BEGIN EXTRACTED ENTRIES

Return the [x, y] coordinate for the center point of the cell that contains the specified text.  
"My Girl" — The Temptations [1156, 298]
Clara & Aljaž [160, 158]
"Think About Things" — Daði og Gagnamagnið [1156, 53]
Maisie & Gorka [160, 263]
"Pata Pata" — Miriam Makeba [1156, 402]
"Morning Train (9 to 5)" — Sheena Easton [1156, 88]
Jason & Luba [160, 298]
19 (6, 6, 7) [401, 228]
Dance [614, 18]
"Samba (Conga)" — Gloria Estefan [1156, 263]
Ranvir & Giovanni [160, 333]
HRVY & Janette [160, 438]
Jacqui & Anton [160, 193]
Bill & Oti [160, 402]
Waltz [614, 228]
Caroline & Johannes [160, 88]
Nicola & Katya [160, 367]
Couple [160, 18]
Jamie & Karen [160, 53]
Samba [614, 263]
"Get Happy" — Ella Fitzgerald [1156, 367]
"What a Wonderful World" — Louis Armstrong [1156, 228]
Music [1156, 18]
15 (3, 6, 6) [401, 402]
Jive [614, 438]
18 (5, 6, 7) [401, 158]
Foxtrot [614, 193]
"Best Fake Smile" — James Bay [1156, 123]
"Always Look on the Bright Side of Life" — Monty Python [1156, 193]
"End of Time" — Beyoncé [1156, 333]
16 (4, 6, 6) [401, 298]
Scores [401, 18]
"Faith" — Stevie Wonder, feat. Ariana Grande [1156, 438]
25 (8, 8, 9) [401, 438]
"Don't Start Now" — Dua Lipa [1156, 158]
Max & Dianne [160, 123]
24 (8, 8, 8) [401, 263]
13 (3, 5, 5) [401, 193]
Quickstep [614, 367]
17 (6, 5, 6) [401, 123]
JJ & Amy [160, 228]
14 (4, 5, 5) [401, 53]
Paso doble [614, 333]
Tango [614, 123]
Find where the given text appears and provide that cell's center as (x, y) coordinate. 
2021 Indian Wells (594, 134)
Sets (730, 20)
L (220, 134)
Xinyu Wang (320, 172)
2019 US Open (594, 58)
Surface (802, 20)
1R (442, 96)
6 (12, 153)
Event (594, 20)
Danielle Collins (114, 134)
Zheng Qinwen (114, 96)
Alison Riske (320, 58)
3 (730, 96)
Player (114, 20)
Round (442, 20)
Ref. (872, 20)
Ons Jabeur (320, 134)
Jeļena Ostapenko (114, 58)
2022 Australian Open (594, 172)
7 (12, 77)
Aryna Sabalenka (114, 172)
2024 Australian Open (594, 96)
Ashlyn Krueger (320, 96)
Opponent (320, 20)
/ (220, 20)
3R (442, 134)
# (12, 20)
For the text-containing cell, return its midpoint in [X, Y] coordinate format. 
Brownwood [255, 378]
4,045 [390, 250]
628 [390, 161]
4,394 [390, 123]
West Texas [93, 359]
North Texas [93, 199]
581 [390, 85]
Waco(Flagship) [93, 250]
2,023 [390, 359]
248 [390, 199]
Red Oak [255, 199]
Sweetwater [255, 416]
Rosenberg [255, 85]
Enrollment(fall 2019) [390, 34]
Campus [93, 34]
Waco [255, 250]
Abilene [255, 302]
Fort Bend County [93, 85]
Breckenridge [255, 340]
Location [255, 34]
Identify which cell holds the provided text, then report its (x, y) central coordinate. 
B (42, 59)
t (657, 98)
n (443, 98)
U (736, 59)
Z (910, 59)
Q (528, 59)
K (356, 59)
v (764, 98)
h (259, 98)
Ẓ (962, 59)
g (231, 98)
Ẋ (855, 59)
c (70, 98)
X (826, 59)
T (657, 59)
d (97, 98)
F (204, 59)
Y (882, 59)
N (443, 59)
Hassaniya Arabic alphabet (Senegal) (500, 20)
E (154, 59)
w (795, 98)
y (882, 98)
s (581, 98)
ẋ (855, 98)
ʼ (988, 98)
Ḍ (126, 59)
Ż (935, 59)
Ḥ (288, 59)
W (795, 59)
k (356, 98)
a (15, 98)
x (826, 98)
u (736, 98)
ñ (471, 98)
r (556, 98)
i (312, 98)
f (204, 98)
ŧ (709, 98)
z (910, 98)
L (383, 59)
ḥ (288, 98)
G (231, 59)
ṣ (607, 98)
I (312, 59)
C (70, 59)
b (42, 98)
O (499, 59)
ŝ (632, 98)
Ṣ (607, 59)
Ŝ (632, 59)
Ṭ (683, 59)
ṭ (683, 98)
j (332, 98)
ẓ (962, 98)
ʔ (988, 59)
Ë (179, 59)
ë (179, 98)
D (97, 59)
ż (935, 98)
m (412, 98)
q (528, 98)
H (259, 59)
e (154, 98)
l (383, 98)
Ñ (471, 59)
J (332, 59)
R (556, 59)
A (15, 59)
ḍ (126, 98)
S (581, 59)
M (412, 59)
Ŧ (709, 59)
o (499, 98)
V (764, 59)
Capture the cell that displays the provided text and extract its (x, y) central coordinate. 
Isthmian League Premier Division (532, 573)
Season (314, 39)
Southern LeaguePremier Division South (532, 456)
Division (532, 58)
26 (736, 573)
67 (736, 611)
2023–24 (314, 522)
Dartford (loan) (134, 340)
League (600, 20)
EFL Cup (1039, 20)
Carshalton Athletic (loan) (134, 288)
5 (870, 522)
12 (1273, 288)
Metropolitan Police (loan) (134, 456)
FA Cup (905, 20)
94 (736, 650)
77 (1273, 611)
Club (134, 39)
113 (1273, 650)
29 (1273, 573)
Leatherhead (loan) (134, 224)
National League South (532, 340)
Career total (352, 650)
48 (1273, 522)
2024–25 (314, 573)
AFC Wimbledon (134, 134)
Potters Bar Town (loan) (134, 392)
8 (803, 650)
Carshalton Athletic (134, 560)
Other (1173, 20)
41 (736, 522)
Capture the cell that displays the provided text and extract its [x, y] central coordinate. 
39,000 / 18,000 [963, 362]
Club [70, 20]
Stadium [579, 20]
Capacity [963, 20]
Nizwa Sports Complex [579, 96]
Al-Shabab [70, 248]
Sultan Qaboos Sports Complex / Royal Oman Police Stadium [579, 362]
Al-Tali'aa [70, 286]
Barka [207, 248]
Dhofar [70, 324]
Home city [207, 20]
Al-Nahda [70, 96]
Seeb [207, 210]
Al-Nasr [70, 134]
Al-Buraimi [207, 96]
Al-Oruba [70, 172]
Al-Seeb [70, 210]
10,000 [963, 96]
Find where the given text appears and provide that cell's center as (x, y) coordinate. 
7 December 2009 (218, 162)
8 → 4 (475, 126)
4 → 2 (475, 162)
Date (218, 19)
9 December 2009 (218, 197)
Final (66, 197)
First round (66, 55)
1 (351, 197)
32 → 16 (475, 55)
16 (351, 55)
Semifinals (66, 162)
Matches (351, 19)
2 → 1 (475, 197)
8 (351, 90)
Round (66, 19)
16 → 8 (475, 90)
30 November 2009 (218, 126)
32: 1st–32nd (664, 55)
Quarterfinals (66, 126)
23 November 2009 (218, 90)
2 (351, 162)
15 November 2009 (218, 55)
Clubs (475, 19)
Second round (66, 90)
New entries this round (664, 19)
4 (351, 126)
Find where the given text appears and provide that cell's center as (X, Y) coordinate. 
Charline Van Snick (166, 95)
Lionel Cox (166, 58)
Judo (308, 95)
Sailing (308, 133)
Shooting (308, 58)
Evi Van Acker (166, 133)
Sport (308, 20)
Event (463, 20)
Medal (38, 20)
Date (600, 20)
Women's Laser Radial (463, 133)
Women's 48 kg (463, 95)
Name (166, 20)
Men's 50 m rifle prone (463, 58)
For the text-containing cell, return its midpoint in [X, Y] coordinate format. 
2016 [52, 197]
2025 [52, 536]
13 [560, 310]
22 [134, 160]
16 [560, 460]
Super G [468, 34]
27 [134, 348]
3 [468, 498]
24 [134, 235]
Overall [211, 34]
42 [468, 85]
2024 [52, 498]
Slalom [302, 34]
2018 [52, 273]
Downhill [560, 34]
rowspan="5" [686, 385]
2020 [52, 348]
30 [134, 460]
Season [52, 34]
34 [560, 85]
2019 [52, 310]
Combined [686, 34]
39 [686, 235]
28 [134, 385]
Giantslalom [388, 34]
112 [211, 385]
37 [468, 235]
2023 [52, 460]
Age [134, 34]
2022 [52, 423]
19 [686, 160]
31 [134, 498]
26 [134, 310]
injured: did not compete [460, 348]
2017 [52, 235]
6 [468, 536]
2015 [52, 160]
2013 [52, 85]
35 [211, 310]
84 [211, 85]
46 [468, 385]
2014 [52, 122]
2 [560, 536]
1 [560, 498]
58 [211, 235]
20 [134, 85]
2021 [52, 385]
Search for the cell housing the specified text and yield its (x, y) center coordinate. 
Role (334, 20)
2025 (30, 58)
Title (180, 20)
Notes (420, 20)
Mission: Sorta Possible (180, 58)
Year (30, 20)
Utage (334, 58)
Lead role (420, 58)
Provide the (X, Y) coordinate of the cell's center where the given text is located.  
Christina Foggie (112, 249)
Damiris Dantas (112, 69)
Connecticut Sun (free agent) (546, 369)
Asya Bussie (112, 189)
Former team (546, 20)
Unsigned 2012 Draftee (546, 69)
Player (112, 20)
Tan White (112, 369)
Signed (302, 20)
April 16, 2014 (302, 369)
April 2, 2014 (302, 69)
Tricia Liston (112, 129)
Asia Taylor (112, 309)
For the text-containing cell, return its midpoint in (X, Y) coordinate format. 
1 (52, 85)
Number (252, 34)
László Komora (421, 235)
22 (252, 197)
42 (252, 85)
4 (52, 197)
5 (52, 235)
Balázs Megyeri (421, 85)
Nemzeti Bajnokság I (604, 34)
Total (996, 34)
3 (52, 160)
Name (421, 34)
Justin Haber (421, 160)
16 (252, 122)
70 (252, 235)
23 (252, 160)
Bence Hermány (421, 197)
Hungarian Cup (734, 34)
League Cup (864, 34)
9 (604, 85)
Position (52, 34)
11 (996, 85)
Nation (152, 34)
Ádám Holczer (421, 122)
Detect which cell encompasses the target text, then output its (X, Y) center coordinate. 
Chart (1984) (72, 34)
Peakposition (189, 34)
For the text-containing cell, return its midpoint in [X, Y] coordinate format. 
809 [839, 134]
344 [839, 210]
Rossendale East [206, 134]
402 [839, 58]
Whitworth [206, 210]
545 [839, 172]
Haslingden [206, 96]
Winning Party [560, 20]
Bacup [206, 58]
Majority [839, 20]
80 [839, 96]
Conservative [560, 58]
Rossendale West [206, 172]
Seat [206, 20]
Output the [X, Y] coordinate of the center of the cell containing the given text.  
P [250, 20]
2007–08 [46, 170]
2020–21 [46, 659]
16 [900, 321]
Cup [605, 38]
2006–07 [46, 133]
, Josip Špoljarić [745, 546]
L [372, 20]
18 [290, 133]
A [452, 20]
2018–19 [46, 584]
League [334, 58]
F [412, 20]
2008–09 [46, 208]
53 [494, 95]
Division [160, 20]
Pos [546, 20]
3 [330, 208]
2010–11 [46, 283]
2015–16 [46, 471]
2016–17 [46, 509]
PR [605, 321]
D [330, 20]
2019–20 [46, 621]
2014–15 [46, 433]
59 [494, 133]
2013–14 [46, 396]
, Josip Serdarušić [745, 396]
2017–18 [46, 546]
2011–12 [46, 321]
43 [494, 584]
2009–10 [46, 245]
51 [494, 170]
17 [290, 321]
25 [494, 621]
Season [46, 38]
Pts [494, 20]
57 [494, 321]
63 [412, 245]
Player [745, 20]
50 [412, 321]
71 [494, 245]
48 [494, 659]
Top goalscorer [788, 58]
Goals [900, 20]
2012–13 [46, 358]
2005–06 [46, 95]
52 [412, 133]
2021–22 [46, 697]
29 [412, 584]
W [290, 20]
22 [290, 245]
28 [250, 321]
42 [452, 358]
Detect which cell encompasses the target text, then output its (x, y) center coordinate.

END EXTRACTED ENTRIES

### THE EXERCISE:
Render the data, starting at the beginning and ending at the line containing "Dance [614, 18]", as a Markdown table with columns headed "Row" and "Entry." Leave out any blank lines.

### RESULT BELOW:
| Row | Entry |
|---|---|
| 1 | Return the [x, y] coordinate for the center point of the cell that contains the specified text.   |
| 2 | "My Girl" — The Temptations [1156, 298] |
| 3 | Clara & Aljaž [160, 158] |
| 4 | "Think About Things" — Daði og Gagnamagnið [1156, 53] |
| 5 | Maisie & Gorka [160, 263] |
| 6 | "Pata Pata" — Miriam Makeba [1156, 402] |
| 7 | "Morning Train (9 to 5)" — Sheena Easton [1156, 88] |
| 8 | Jason & Luba [160, 298] |
| 9 | 19 (6, 6, 7) [401, 228] |
| 10 | Dance [614, 18] |